What is required -> From the records that follow, return exactly the lines beginning at the one that contains "(378, 533) = (322, 387): black" and ending at the one that contains "(280, 249) = (322, 360): blue", pictures left out.

:::

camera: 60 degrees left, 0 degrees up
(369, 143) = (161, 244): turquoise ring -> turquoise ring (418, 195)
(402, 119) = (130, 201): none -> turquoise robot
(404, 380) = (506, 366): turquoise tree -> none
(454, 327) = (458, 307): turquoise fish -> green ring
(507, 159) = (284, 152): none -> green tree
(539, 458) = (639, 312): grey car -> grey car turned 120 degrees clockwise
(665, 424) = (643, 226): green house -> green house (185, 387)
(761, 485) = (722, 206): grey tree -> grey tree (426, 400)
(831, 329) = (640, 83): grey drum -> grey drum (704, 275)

:::

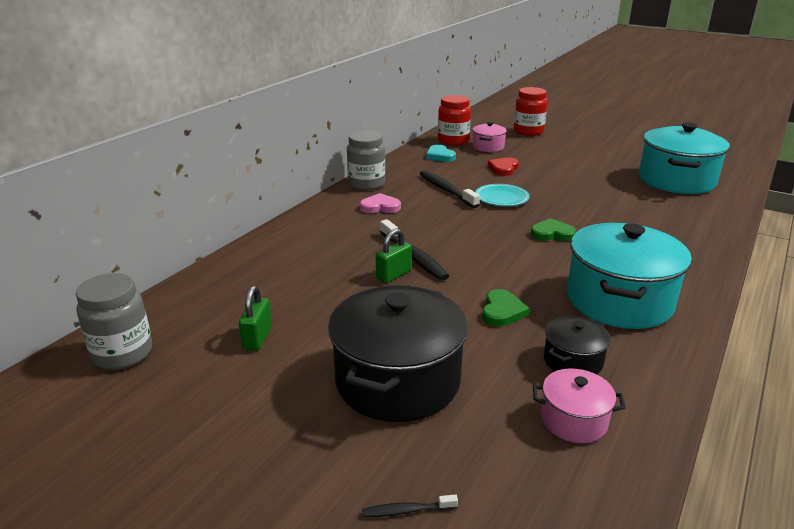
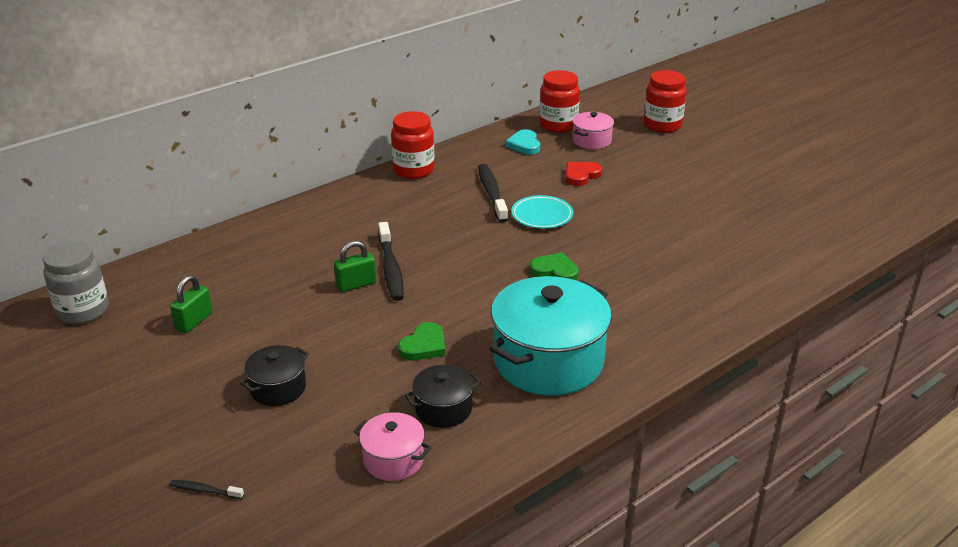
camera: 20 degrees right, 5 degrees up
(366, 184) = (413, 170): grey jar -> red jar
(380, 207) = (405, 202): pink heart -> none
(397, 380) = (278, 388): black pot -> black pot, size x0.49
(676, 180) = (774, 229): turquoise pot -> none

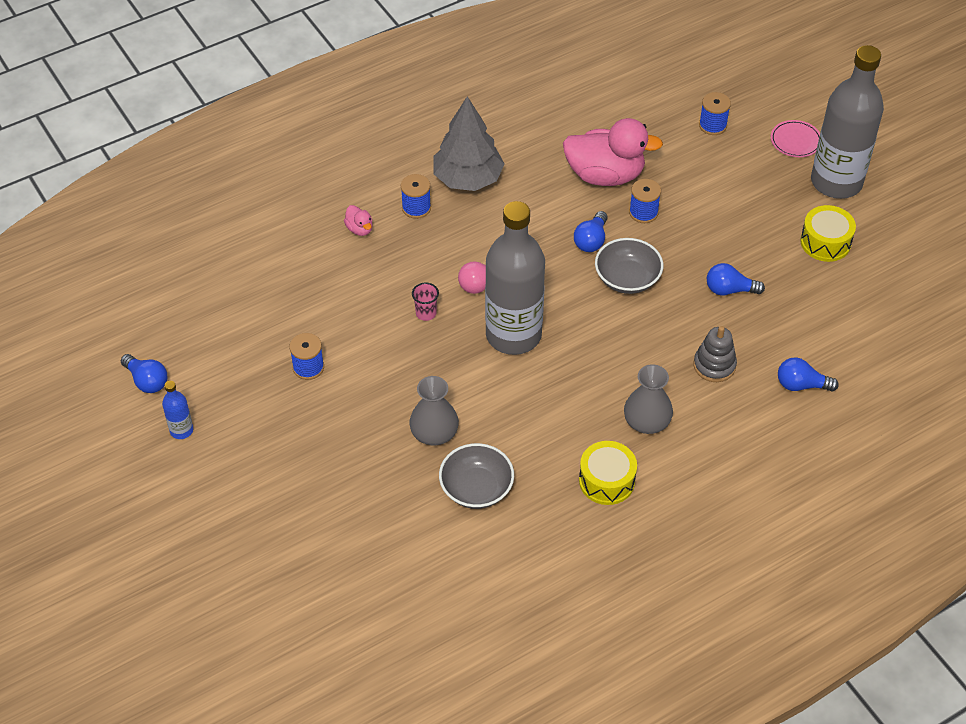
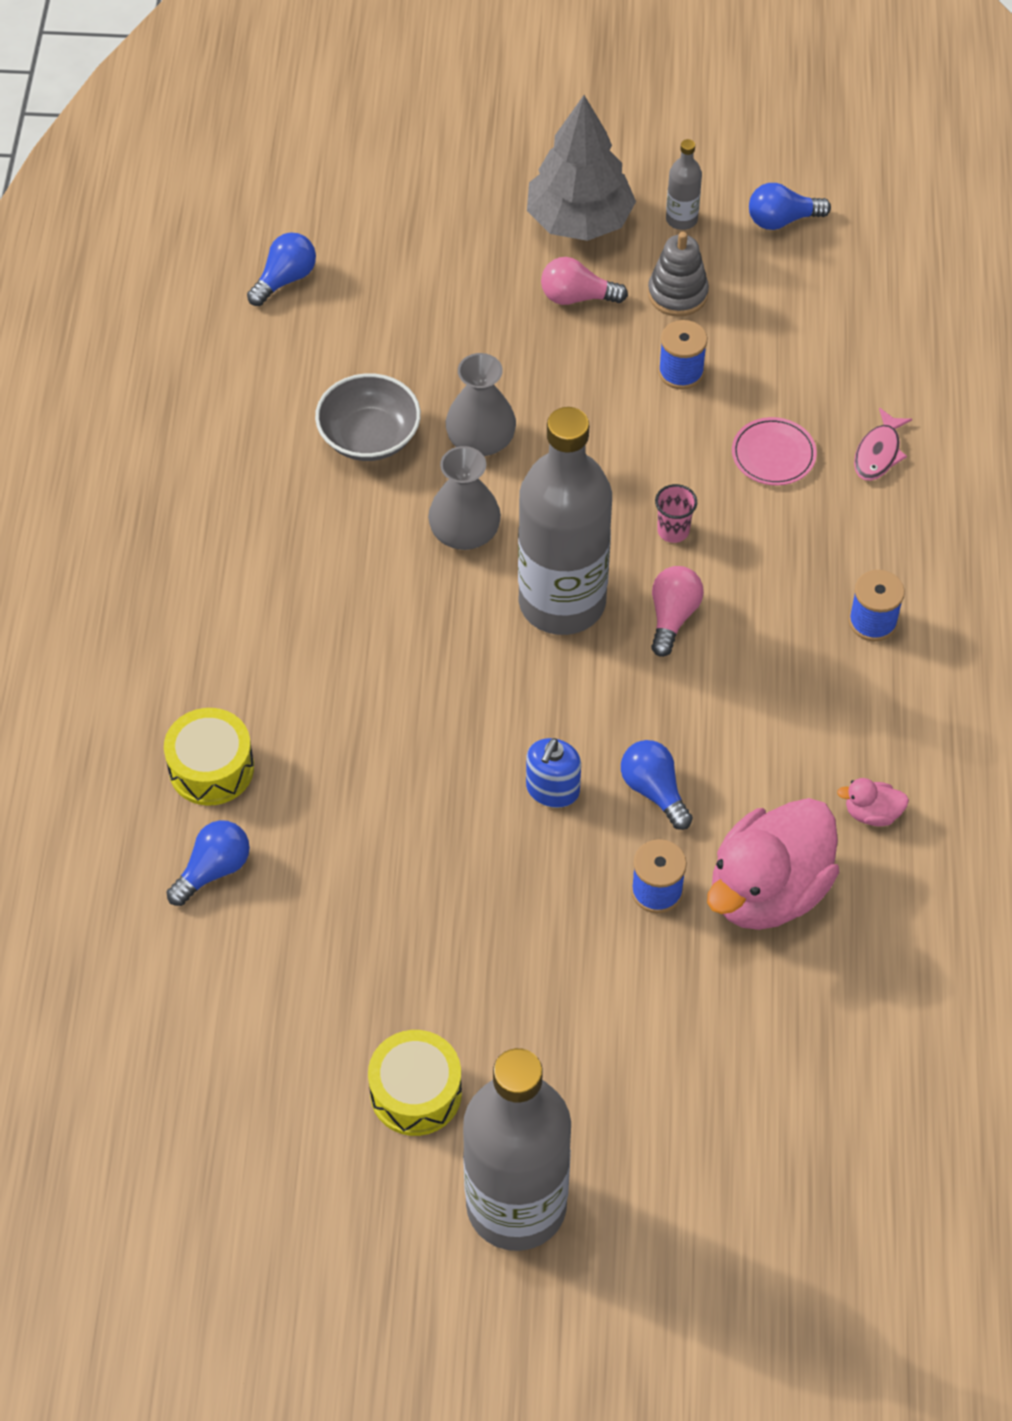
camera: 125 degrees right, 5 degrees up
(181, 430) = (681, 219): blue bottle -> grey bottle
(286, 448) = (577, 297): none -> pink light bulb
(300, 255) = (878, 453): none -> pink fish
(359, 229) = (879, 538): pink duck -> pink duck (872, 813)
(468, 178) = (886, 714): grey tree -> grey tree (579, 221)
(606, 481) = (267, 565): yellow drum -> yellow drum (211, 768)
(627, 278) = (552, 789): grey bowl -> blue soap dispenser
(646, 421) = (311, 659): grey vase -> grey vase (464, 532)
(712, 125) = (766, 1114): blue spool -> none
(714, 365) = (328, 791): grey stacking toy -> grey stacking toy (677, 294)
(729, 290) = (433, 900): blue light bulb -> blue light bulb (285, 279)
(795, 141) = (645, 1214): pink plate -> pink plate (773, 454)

:::

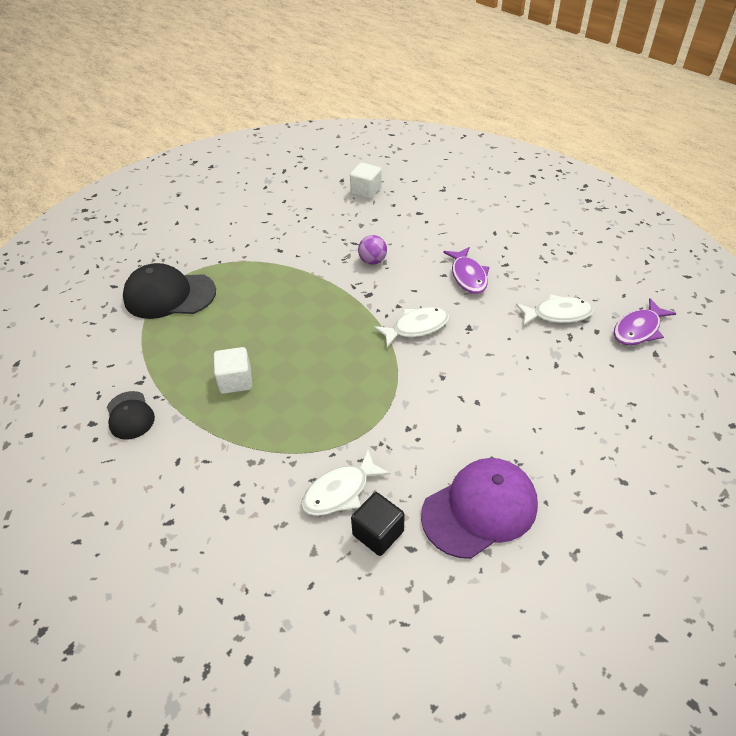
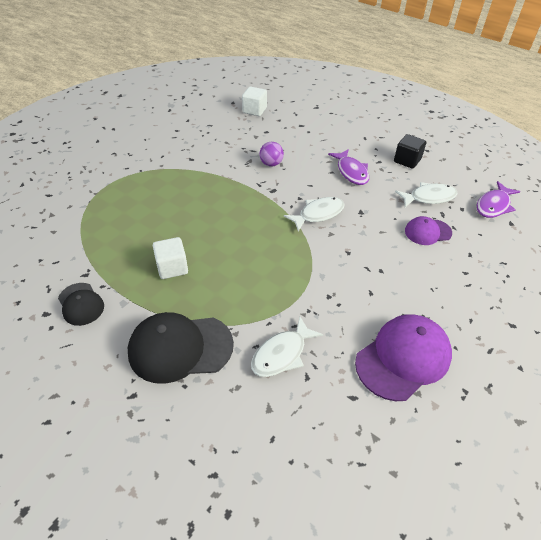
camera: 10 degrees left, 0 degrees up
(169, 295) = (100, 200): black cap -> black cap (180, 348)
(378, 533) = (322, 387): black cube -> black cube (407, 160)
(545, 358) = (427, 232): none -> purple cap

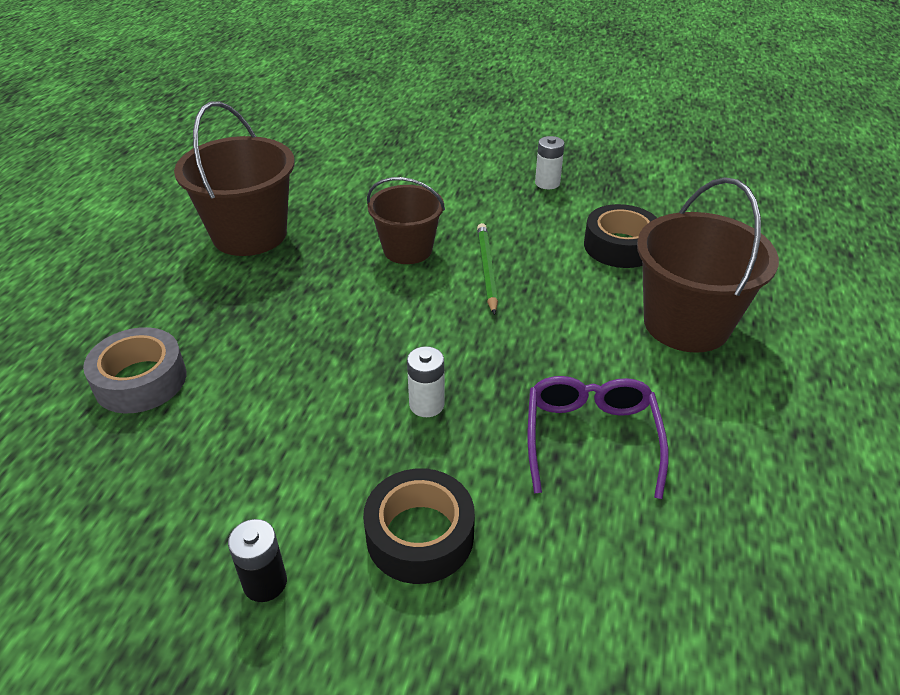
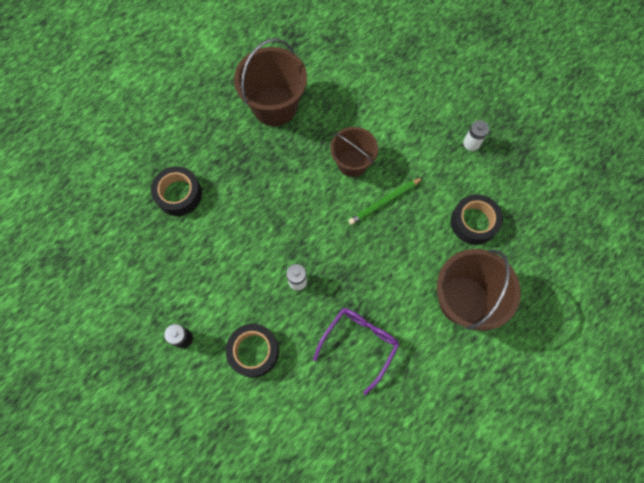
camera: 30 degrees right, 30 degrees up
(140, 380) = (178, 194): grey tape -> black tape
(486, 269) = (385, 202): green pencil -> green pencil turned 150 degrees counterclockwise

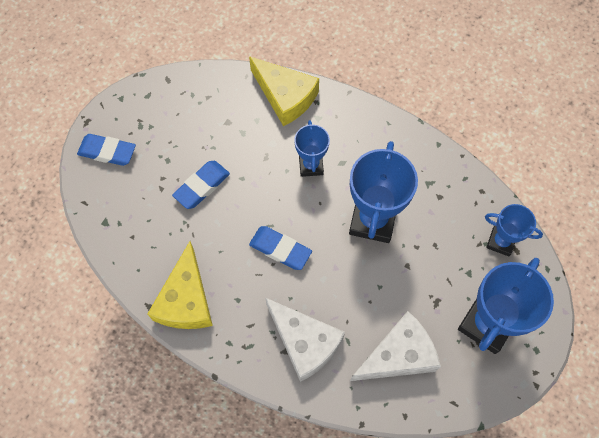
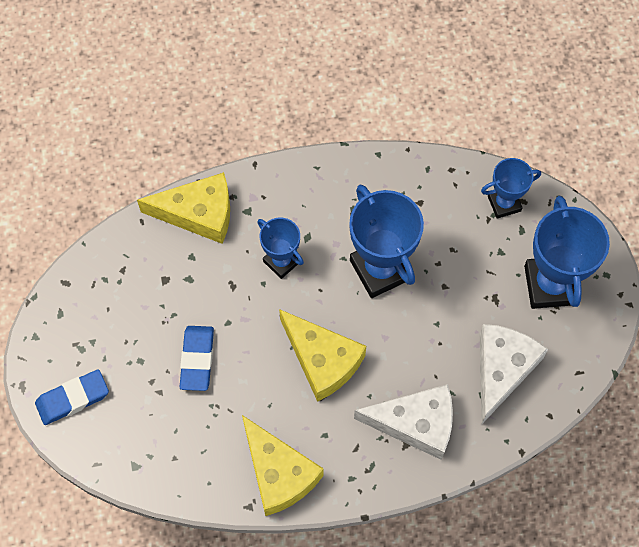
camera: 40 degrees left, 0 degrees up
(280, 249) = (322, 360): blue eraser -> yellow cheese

:::

Solution to this exercise ->
(378, 533) = (322, 387): black cube -> black cube (407, 160)
(545, 358) = (427, 232): none -> purple cap

camera: 30 degrees right, 30 degrees up
(140, 380) = (178, 194): grey tape -> black tape
(486, 269) = (385, 202): green pencil -> green pencil turned 150 degrees counterclockwise

camera: 40 degrees left, 0 degrees up
(280, 249) = (322, 360): blue eraser -> yellow cheese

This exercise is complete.